Which lines in the data below contain the string "degrees"? Show each one.

#### Excerpted data

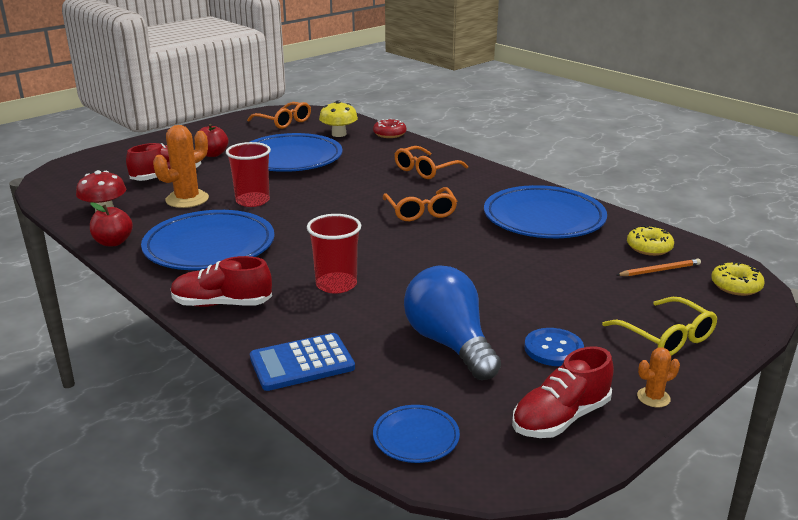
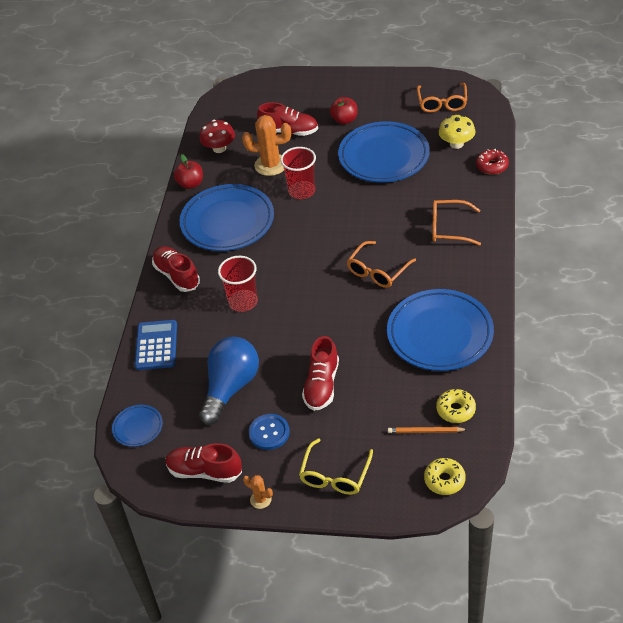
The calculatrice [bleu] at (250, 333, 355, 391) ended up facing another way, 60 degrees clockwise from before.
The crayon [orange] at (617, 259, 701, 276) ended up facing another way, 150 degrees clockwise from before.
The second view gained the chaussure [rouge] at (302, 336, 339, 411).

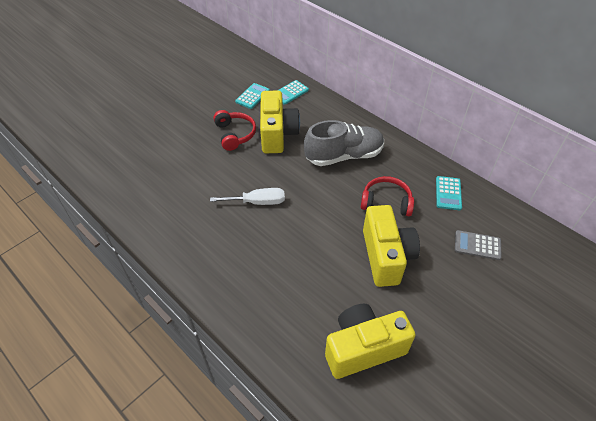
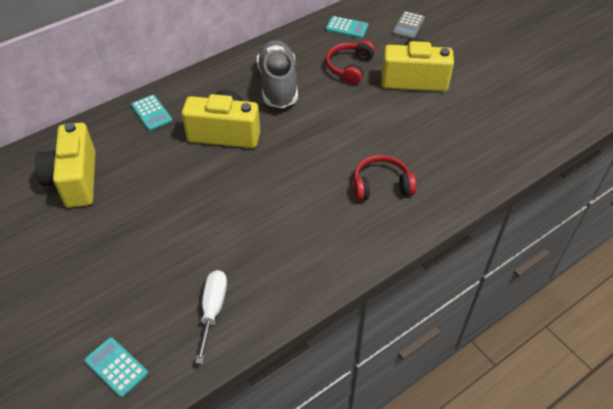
The tournevis [blanc] ended up elsewhere, having gone from (210, 188, 285, 205) to (195, 270, 227, 364).
The casque audio [rouge] ended up elsewhere, having gone from (213, 110, 256, 151) to (354, 155, 416, 200).
The calculatrice [turquoise] ended up elsewhere, having gone from (235, 83, 270, 109) to (85, 337, 148, 398).
The appareil photo [jaune] ended up elsewhere, having gone from (325, 304, 416, 379) to (35, 123, 95, 208).

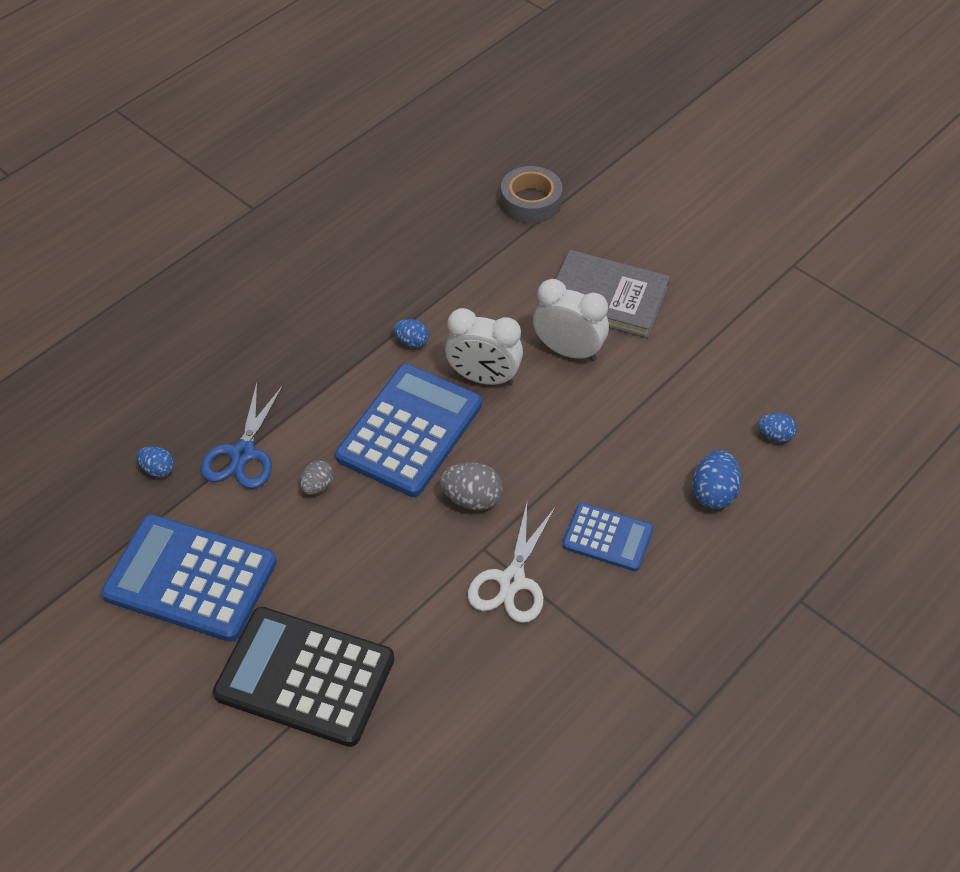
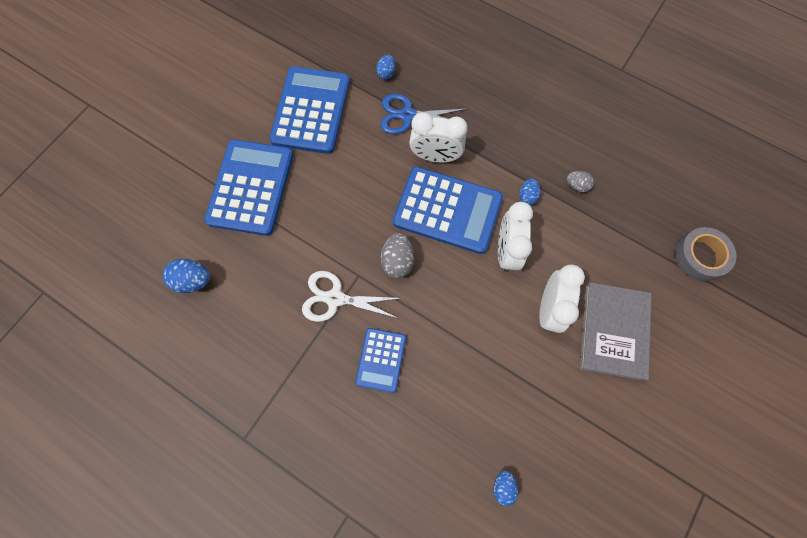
What was the calculatrice [noir] at (213, 607, 394, 747) turned into the calculatrice [bleu] at (204, 139, 293, 236).
The œuf [gris] ended up elsewhere, having gone from (300, 460, 334, 495) to (567, 171, 594, 192).
The œuf [bleu] ended up elsewhere, having gone from (692, 450, 741, 509) to (163, 259, 210, 293).
The second view gained the réveil [blanc] at (409, 112, 468, 163).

########

- **Answer box**
The calculatrice [bleu] at (250, 333, 355, 391) ended up facing another way, 60 degrees clockwise from before.
The crayon [orange] at (617, 259, 701, 276) ended up facing another way, 150 degrees clockwise from before.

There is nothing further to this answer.